- **Instructions for the task**:
Copy out, from the entries below, each line that holds the string "shoe".

- **Dataset records**:
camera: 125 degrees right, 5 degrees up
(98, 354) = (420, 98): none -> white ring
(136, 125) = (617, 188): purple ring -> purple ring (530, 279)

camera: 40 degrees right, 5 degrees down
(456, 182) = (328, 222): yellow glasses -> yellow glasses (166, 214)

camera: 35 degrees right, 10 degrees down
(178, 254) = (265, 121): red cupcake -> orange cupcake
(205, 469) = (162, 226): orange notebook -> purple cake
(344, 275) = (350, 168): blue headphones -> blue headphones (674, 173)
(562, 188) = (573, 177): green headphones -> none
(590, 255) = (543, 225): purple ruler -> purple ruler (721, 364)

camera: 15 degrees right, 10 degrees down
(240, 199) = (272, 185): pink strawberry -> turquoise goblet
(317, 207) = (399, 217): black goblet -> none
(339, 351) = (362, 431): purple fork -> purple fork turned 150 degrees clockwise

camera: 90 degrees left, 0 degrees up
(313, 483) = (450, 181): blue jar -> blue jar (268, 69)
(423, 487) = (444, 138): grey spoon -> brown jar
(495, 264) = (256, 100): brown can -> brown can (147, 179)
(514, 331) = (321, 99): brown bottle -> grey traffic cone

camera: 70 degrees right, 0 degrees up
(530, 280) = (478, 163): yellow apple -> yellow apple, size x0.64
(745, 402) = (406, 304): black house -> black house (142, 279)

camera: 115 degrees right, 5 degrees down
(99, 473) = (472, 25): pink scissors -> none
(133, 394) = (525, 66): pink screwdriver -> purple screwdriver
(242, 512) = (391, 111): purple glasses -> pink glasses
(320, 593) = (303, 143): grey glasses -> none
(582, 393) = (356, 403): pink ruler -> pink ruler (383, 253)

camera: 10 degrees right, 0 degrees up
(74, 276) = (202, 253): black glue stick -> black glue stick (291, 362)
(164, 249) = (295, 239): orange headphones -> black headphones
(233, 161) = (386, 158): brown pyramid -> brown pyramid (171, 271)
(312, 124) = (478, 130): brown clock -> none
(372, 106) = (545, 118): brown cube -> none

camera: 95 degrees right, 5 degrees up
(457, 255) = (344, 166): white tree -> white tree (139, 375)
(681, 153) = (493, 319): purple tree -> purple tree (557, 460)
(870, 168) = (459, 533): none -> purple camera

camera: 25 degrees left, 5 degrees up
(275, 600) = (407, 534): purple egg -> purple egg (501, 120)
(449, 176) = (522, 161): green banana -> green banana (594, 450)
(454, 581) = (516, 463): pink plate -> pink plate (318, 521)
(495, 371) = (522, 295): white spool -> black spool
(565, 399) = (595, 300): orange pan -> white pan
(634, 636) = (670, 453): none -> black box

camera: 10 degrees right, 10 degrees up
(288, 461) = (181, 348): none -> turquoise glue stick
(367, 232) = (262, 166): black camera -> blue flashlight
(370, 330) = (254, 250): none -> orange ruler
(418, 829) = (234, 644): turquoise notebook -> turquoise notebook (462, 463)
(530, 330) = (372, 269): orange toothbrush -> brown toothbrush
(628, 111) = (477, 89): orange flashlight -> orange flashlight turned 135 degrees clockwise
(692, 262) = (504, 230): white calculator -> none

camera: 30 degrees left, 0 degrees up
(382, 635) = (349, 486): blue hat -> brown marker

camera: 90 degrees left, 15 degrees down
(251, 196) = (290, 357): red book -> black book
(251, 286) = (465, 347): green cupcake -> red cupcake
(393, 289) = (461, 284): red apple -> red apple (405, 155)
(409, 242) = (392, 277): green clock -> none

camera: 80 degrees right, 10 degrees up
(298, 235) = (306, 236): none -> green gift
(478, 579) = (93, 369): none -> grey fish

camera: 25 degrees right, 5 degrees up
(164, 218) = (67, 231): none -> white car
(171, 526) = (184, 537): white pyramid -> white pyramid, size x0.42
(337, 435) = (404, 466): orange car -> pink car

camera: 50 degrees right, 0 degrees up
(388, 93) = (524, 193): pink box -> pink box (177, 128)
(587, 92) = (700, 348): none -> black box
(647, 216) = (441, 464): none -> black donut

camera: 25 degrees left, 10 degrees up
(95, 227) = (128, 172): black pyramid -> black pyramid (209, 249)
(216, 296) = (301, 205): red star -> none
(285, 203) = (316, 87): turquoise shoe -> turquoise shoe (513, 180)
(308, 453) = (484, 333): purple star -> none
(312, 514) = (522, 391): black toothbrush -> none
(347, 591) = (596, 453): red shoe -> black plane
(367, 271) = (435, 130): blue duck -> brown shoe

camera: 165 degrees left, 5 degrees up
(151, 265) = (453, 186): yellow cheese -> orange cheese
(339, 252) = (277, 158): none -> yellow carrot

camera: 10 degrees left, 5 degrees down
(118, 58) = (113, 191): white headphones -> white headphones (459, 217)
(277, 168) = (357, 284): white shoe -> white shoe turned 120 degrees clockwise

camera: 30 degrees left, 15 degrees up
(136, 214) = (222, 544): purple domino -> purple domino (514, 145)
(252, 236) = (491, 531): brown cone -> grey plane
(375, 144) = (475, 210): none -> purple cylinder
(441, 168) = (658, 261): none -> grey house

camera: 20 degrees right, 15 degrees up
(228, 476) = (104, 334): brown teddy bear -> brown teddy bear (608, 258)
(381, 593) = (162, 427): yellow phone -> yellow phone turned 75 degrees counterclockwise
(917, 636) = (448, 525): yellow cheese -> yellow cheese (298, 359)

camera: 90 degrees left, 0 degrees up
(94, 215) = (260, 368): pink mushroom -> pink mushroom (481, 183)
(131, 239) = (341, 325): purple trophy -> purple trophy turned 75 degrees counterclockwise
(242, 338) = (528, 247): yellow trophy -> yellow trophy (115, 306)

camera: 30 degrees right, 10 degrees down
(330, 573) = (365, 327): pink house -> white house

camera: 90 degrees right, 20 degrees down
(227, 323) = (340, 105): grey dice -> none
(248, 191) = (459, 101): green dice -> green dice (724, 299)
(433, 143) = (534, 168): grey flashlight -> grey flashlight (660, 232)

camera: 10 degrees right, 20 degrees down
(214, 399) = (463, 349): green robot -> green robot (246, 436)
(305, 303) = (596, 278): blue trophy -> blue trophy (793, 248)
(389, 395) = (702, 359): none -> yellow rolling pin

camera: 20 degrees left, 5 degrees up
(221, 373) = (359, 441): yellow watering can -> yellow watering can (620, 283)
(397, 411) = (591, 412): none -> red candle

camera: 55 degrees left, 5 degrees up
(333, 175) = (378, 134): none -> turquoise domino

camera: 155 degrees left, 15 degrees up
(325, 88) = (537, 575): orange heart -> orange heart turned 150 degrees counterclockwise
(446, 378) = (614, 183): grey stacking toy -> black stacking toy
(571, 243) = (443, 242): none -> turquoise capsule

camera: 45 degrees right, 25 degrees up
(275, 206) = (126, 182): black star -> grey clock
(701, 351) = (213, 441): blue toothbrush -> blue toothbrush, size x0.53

- **Response to this task**:
(285, 203) = (316, 87): turquoise shoe -> turquoise shoe (513, 180)
(347, 591) = (596, 453): red shoe -> black plane
(367, 271) = (435, 130): blue duck -> brown shoe
(277, 168) = (357, 284): white shoe -> white shoe turned 120 degrees clockwise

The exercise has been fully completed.